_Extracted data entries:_
┌──

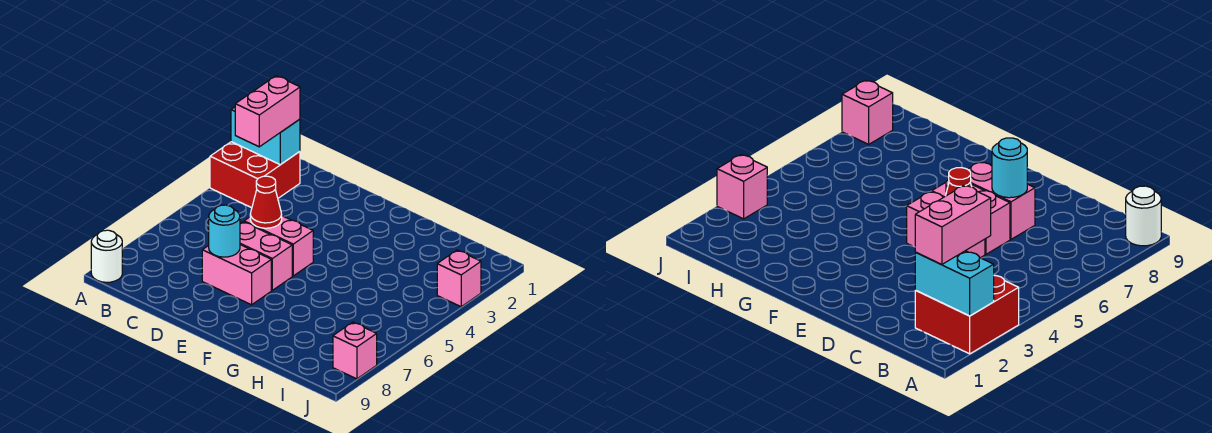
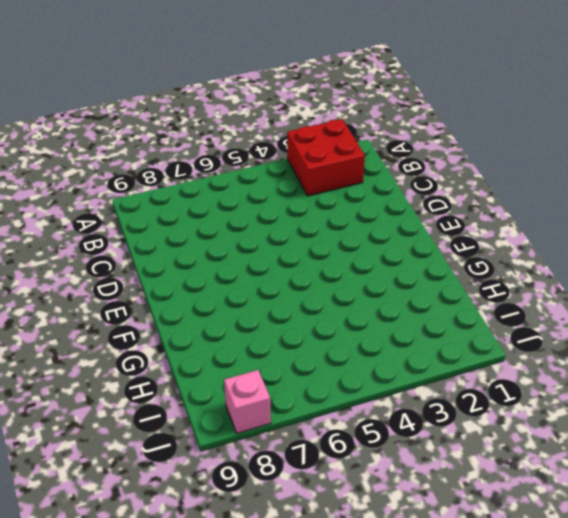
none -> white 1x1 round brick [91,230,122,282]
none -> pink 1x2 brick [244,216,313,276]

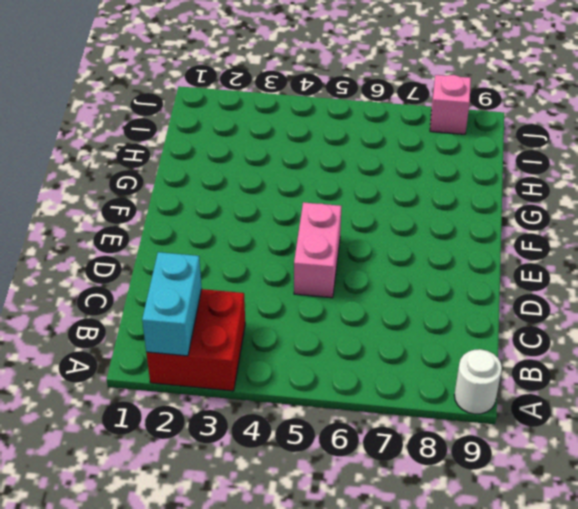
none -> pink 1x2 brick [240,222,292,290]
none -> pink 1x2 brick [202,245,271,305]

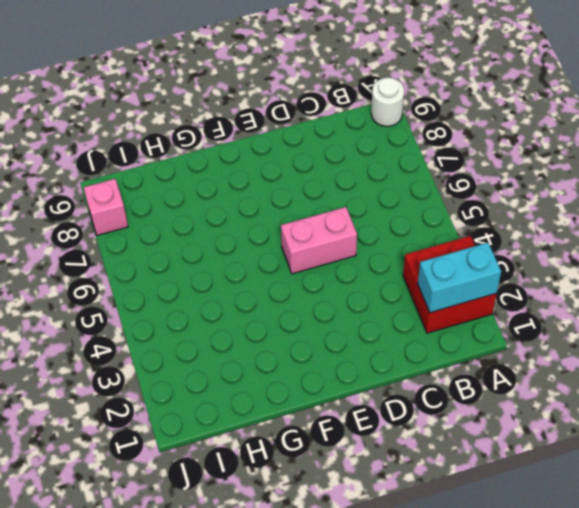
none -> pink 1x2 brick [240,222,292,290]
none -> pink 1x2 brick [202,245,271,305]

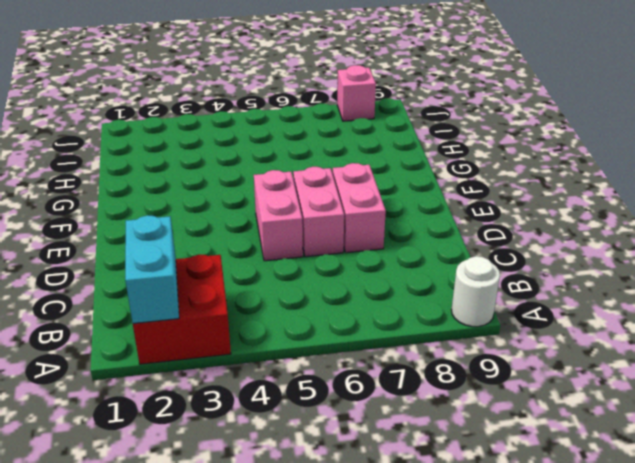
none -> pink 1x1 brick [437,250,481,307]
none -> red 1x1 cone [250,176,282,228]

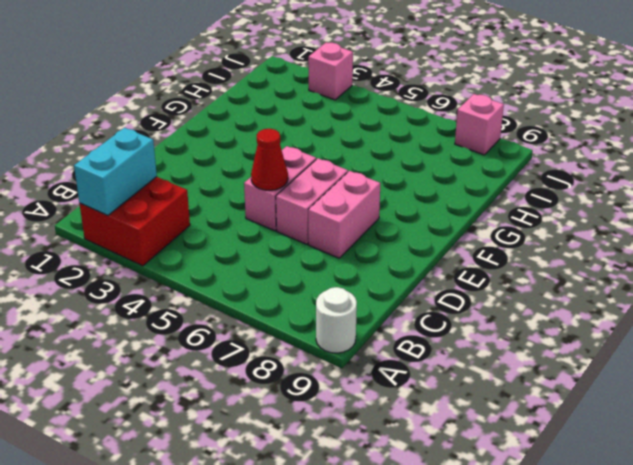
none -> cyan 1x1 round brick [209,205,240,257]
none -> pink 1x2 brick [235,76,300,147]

└──
┌──

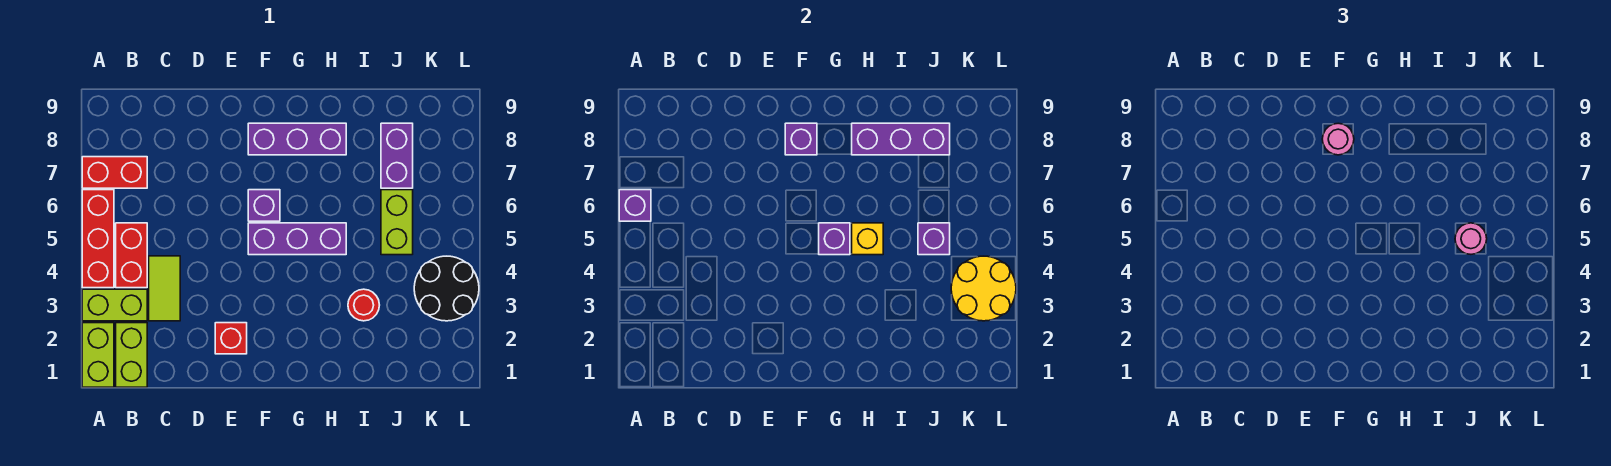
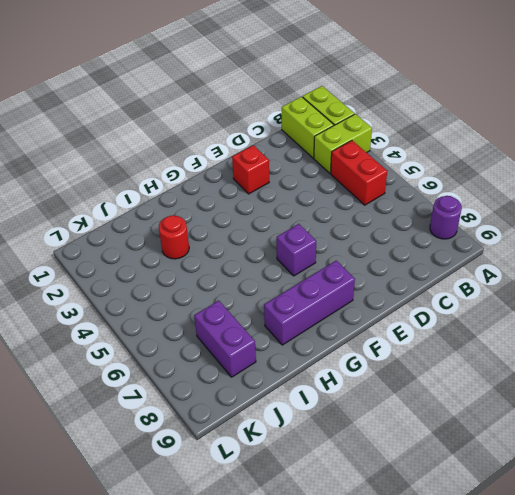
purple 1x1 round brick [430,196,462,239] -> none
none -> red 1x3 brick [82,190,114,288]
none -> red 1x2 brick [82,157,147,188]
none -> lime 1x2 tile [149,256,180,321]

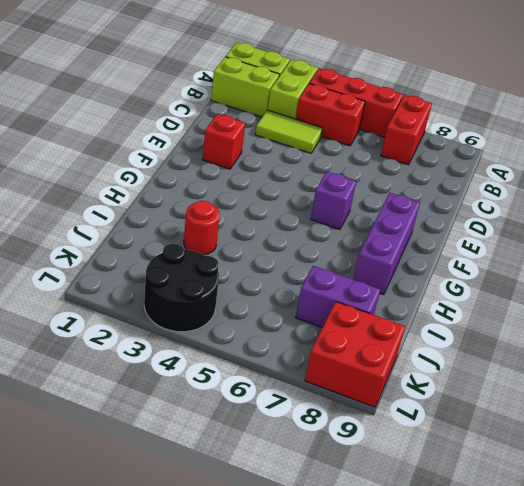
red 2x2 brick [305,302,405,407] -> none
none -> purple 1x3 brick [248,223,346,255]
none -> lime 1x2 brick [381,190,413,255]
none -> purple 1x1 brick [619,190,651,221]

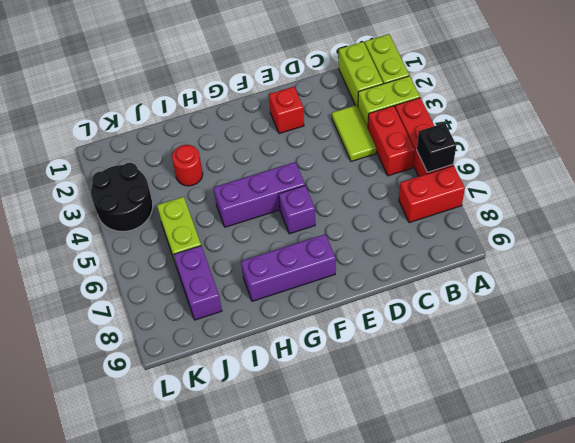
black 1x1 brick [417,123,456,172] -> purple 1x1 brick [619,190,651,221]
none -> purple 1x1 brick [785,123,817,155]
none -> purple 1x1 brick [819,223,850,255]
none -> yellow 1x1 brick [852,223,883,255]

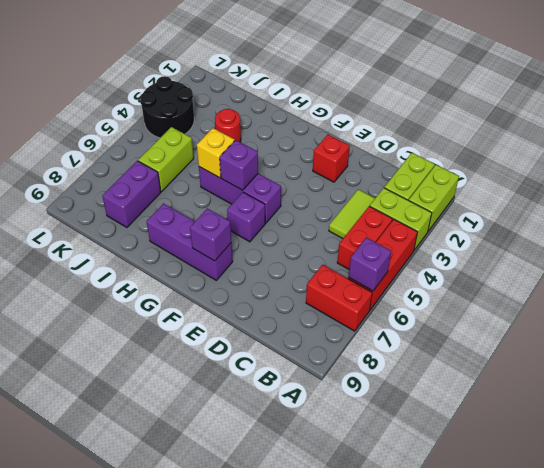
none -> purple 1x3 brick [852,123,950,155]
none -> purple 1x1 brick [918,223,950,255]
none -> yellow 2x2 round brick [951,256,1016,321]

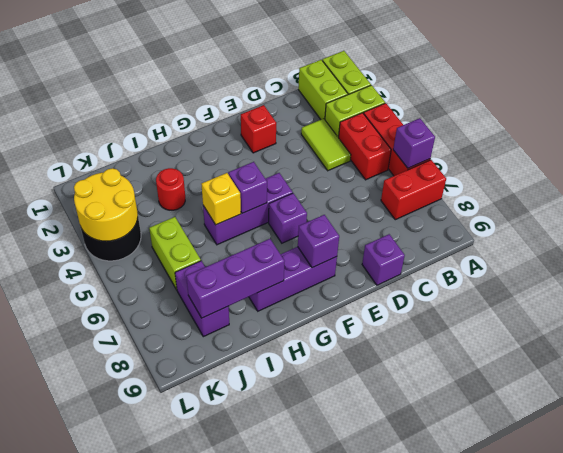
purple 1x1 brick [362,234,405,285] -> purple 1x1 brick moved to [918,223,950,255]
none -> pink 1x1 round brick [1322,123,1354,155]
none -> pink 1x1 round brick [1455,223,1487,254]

└──

_TASK DESCRIPTION:_
Print nothing but the lines above starting with the line that contains "none -> purple 1x3 brick [852,123,950,155]" and going on through the line that contains "none -> pink 1x1 round brick [1455,223,1487,254]". Leave out the pictures.

_RESULT FOR THIS EXERCISE:_
none -> purple 1x3 brick [852,123,950,155]
none -> purple 1x1 brick [918,223,950,255]
none -> yellow 2x2 round brick [951,256,1016,321]

purple 1x1 brick [362,234,405,285] -> purple 1x1 brick moved to [918,223,950,255]
none -> pink 1x1 round brick [1322,123,1354,155]
none -> pink 1x1 round brick [1455,223,1487,254]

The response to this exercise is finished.